ASSIGNED TASK: Given the listing below, output exactly the line containing "RELAY1 pin IN1: B6 -> B14" and every line after it through the end.

PROVIDED RECORDS:

• • • • • • •

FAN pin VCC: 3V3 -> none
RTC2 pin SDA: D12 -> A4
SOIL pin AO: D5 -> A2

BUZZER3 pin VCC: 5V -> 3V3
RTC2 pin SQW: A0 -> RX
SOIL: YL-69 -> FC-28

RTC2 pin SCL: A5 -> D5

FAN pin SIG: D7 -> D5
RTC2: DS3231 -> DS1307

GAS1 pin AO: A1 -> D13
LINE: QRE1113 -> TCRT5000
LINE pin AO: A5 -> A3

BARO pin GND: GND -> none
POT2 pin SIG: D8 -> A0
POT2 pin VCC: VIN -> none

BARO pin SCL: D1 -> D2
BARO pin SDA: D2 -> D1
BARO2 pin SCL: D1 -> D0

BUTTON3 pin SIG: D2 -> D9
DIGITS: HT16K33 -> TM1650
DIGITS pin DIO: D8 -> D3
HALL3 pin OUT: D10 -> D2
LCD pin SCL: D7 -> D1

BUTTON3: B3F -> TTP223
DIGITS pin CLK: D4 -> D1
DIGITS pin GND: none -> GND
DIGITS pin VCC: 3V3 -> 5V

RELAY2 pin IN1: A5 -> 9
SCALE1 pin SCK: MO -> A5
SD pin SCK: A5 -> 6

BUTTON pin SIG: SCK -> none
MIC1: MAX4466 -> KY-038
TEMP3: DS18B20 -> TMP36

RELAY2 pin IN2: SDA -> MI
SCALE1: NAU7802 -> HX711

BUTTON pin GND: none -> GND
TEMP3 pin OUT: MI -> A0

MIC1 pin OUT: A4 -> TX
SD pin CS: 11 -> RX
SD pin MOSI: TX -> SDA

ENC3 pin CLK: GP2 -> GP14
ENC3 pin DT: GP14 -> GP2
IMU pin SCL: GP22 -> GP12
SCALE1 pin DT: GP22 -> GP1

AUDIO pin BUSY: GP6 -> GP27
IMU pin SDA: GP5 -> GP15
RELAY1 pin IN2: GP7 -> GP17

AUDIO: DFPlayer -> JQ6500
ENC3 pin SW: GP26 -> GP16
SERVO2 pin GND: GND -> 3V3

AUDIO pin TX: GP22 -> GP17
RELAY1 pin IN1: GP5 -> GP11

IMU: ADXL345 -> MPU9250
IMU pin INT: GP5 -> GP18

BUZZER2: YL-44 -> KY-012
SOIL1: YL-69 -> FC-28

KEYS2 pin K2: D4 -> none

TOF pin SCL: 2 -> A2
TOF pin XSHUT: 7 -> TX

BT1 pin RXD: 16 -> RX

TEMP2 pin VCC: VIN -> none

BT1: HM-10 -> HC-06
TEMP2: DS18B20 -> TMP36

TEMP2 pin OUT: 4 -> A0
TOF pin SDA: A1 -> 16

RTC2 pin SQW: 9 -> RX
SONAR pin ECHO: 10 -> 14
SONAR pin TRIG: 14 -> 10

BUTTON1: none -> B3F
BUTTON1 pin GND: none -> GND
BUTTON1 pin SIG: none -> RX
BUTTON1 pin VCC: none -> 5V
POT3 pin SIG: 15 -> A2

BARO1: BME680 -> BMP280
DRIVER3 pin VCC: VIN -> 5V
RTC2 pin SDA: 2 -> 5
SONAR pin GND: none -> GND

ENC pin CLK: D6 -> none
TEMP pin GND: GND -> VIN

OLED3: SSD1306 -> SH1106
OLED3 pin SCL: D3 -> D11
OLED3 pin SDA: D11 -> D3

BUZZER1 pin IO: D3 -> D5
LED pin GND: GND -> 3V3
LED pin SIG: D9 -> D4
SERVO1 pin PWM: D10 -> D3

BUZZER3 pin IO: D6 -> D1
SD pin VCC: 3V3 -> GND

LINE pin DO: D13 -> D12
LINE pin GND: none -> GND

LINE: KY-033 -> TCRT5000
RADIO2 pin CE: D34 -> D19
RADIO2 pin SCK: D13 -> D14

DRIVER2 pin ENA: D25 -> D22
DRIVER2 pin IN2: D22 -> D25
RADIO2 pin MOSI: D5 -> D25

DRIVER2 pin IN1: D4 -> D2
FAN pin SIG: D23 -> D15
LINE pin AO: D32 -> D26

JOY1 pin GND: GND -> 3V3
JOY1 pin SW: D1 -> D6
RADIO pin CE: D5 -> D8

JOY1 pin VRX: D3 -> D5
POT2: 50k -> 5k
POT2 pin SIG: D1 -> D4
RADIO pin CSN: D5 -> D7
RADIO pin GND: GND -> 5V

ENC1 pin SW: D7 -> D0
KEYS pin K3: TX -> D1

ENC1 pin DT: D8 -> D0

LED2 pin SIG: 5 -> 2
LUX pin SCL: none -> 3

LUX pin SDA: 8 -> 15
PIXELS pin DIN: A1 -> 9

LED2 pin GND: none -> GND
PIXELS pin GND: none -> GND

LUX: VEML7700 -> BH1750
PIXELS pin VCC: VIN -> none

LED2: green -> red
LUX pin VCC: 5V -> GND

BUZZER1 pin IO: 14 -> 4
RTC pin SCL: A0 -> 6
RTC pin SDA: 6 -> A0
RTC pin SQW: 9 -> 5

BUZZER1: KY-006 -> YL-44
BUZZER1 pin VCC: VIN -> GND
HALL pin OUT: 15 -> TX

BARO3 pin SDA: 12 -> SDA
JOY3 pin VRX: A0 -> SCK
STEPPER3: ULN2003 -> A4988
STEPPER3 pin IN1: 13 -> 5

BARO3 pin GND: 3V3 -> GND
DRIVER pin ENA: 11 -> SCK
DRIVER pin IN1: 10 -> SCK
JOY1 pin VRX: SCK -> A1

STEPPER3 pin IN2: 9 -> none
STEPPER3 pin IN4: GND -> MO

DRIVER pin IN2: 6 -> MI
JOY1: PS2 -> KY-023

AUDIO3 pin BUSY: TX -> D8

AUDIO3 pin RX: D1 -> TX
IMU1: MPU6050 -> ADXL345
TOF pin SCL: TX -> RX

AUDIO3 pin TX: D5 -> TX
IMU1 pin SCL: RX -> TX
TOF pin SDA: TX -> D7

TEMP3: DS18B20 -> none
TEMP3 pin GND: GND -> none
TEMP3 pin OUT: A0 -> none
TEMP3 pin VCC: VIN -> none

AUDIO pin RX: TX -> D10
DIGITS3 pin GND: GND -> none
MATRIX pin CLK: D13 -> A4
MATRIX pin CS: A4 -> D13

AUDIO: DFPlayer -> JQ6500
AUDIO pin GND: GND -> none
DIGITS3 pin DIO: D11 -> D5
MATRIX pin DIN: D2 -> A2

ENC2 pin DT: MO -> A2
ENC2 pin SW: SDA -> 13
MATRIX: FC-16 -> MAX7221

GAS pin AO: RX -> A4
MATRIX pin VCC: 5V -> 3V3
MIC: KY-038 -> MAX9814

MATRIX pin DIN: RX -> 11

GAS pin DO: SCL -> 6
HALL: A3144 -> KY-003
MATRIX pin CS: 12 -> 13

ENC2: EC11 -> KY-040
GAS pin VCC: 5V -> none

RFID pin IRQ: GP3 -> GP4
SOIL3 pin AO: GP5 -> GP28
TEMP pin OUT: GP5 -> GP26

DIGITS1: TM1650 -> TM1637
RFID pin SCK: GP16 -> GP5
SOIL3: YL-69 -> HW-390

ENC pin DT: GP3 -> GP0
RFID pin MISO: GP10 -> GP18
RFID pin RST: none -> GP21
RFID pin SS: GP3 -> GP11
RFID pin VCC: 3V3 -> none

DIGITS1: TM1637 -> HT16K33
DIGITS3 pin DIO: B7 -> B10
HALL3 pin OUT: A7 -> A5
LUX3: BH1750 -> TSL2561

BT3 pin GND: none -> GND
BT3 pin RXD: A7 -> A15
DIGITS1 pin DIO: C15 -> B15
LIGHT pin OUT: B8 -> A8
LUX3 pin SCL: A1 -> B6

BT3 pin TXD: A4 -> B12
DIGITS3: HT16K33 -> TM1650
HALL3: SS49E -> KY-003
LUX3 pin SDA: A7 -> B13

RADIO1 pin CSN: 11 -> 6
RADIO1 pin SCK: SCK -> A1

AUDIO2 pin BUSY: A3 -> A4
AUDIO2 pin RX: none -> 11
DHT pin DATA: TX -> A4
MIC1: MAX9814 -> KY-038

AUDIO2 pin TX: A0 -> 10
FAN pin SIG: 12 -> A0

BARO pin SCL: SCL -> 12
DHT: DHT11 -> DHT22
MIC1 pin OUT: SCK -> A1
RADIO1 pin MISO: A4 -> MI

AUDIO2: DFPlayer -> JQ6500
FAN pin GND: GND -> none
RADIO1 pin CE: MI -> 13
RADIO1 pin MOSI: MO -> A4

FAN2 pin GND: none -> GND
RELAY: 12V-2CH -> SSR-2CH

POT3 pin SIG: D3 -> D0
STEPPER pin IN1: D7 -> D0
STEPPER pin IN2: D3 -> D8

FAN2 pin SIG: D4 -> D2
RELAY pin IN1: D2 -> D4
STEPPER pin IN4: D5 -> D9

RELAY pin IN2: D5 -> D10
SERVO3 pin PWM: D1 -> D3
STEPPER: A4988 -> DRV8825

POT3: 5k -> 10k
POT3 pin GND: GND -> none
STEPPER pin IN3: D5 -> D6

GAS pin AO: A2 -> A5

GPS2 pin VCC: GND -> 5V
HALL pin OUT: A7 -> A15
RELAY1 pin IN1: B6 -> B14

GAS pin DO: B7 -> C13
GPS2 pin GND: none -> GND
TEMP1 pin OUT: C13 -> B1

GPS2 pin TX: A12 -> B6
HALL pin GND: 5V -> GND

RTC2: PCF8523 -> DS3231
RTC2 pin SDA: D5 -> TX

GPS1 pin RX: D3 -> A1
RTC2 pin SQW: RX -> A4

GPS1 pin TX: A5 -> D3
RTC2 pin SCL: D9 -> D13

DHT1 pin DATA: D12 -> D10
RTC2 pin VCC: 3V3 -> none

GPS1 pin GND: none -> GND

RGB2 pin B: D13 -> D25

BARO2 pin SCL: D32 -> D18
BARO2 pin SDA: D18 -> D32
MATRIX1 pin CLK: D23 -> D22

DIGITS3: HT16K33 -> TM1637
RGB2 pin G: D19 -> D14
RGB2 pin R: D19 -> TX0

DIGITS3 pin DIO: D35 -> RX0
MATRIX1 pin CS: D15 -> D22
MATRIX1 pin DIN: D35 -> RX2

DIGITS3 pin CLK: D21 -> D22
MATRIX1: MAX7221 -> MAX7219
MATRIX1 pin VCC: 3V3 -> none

• • • • • • •

EXERCISE OUTPUT:
RELAY1 pin IN1: B6 -> B14

GAS pin DO: B7 -> C13
GPS2 pin GND: none -> GND
TEMP1 pin OUT: C13 -> B1

GPS2 pin TX: A12 -> B6
HALL pin GND: 5V -> GND

RTC2: PCF8523 -> DS3231
RTC2 pin SDA: D5 -> TX

GPS1 pin RX: D3 -> A1
RTC2 pin SQW: RX -> A4

GPS1 pin TX: A5 -> D3
RTC2 pin SCL: D9 -> D13

DHT1 pin DATA: D12 -> D10
RTC2 pin VCC: 3V3 -> none

GPS1 pin GND: none -> GND

RGB2 pin B: D13 -> D25

BARO2 pin SCL: D32 -> D18
BARO2 pin SDA: D18 -> D32
MATRIX1 pin CLK: D23 -> D22

DIGITS3: HT16K33 -> TM1637
RGB2 pin G: D19 -> D14
RGB2 pin R: D19 -> TX0

DIGITS3 pin DIO: D35 -> RX0
MATRIX1 pin CS: D15 -> D22
MATRIX1 pin DIN: D35 -> RX2

DIGITS3 pin CLK: D21 -> D22
MATRIX1: MAX7221 -> MAX7219
MATRIX1 pin VCC: 3V3 -> none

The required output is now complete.